§ PROBLEM STATEMENT: Beneath this instruction is a listing; print exactly the lines in it starting at the line that contains "camera: 130 degrees right, 10 degrees up" and going through the line that contains "(712, 308) = (140, 463): purple".

*** Opening SUPPLIED INFORMATION ***

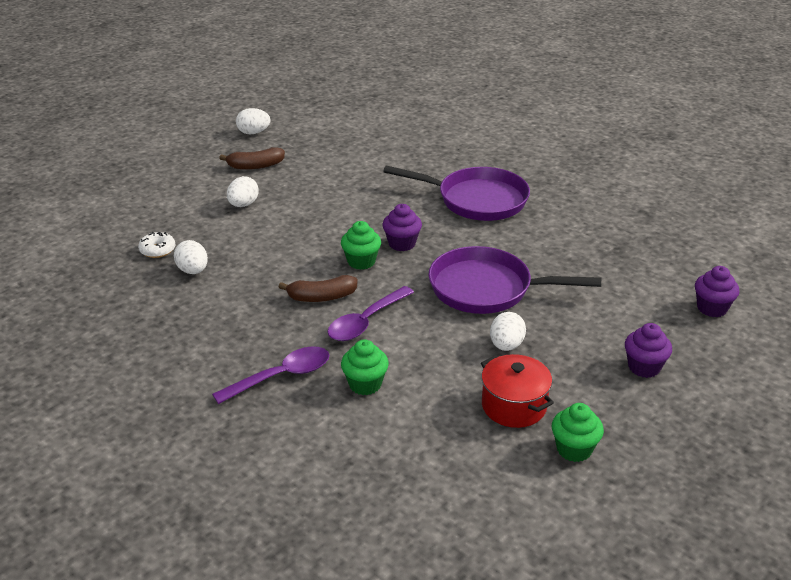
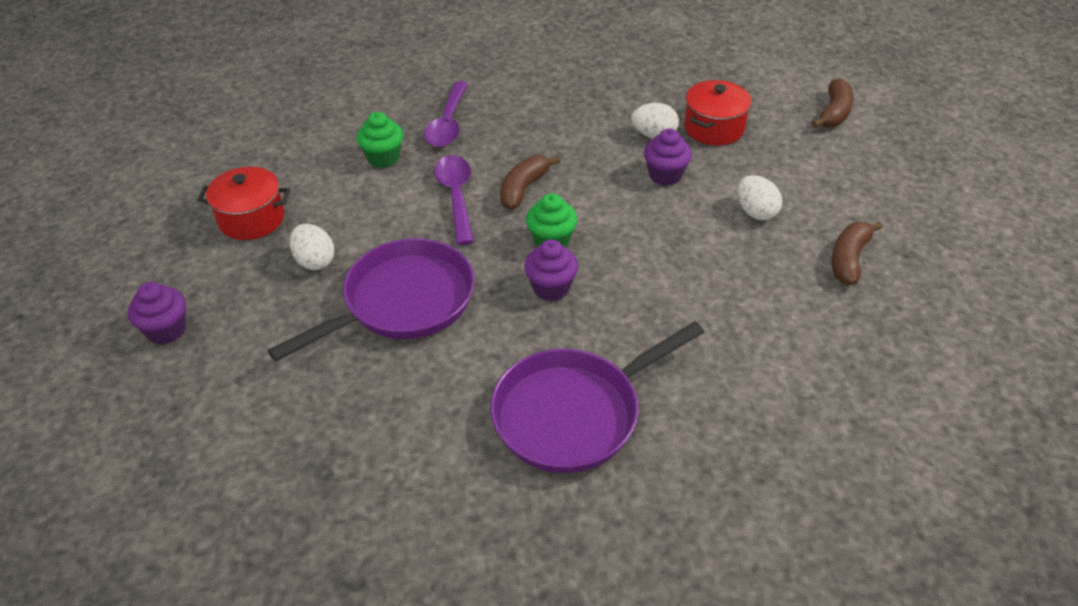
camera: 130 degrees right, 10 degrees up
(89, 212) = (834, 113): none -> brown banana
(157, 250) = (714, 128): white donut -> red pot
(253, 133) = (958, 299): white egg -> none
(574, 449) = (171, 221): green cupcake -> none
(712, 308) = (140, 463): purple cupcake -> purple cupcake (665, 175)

*** Closing SUPPLIED INFORMATION ***
*** Opening SUPPLIED INFORMATION ***

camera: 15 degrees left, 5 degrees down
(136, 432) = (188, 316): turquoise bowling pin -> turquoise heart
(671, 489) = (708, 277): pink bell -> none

*** Closing SUPPLIED INFORMATION ***
*** Opening SUPPLIED INFORMATION ***

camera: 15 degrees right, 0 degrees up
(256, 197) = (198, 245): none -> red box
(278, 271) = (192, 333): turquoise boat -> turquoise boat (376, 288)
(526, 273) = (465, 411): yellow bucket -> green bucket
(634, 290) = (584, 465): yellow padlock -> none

*** Closing SUPPLIED INFORMATION ***

§ SOLUTION TO THIS EXERCISE:
camera: 130 degrees right, 10 degrees up
(89, 212) = (834, 113): none -> brown banana
(157, 250) = (714, 128): white donut -> red pot
(253, 133) = (958, 299): white egg -> none
(574, 449) = (171, 221): green cupcake -> none
(712, 308) = (140, 463): purple cupcake -> purple cupcake (665, 175)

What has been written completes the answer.